# WORK TO BE COMPLETED:
In this exercise, return only the lines that run from the line with "(215, 117) = (340, 309): orange" to the end of the entries below, both included. Pictures are not copied.

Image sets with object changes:
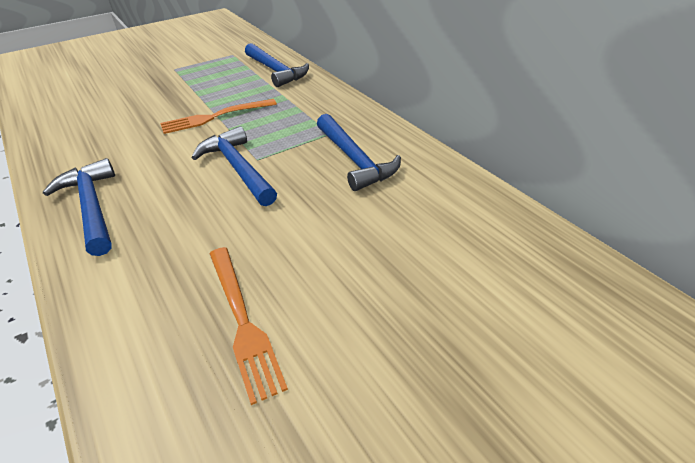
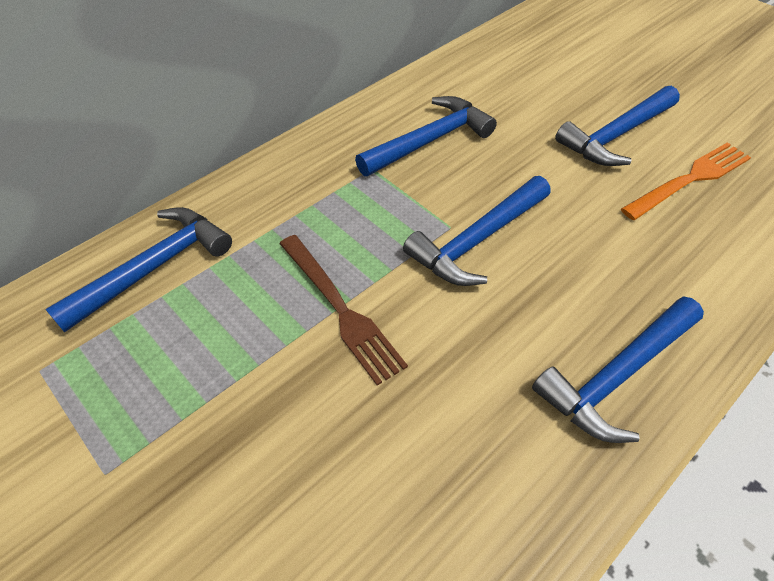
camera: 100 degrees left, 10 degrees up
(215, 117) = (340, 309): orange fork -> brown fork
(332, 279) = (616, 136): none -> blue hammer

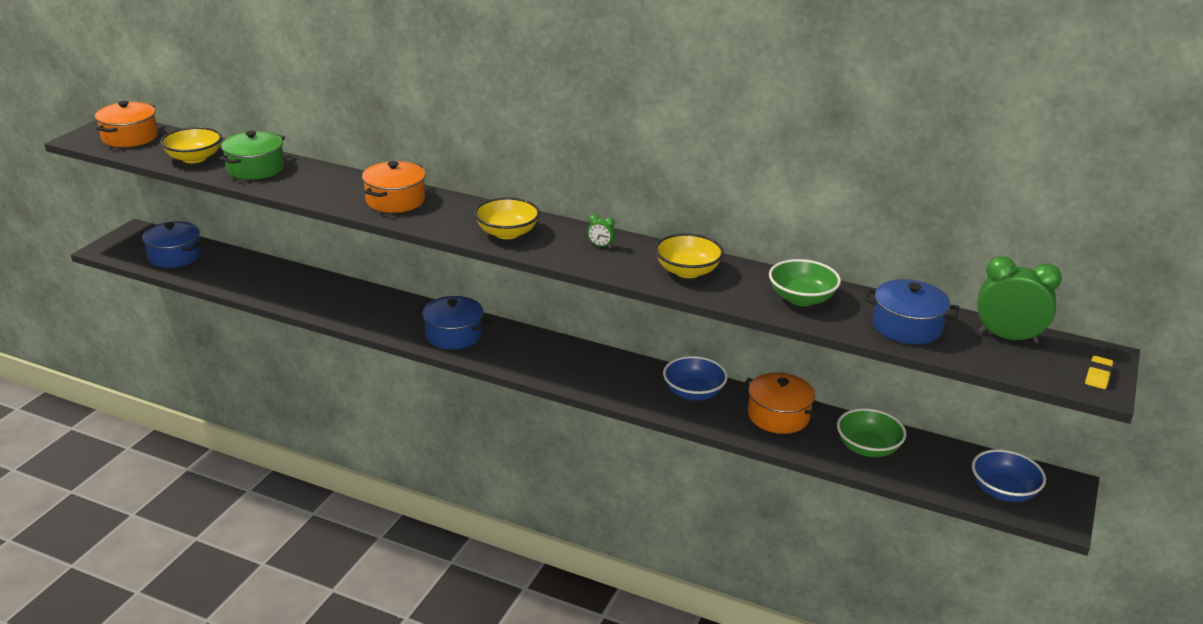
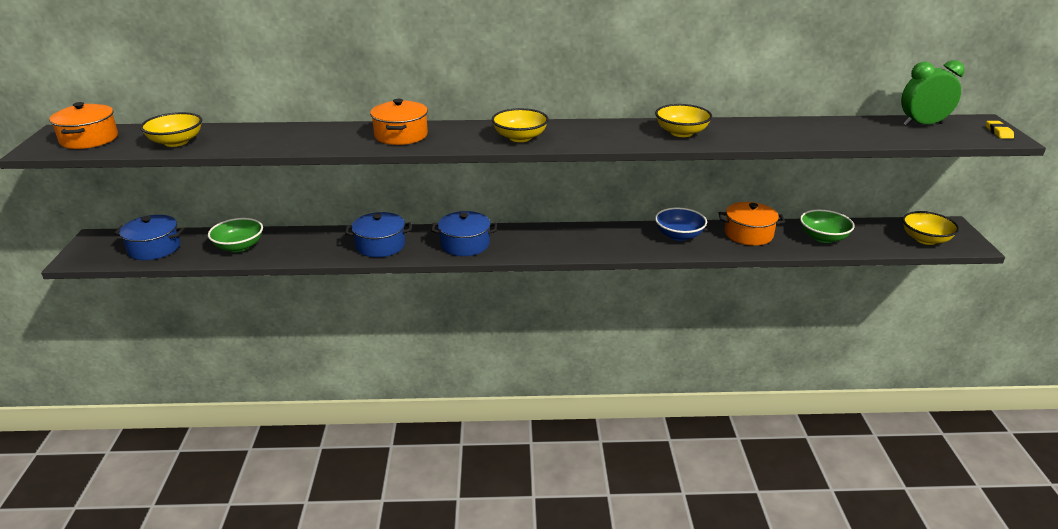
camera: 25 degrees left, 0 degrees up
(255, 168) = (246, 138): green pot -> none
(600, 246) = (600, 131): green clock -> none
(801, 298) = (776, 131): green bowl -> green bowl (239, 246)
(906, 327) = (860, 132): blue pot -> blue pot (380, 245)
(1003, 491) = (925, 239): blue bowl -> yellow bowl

# EXPECTED ANSWER:
(215, 117) = (340, 309): orange fork -> brown fork
(332, 279) = (616, 136): none -> blue hammer

camera: 25 degrees left, 0 degrees up
(255, 168) = (246, 138): green pot -> none
(600, 246) = (600, 131): green clock -> none
(801, 298) = (776, 131): green bowl -> green bowl (239, 246)
(906, 327) = (860, 132): blue pot -> blue pot (380, 245)
(1003, 491) = (925, 239): blue bowl -> yellow bowl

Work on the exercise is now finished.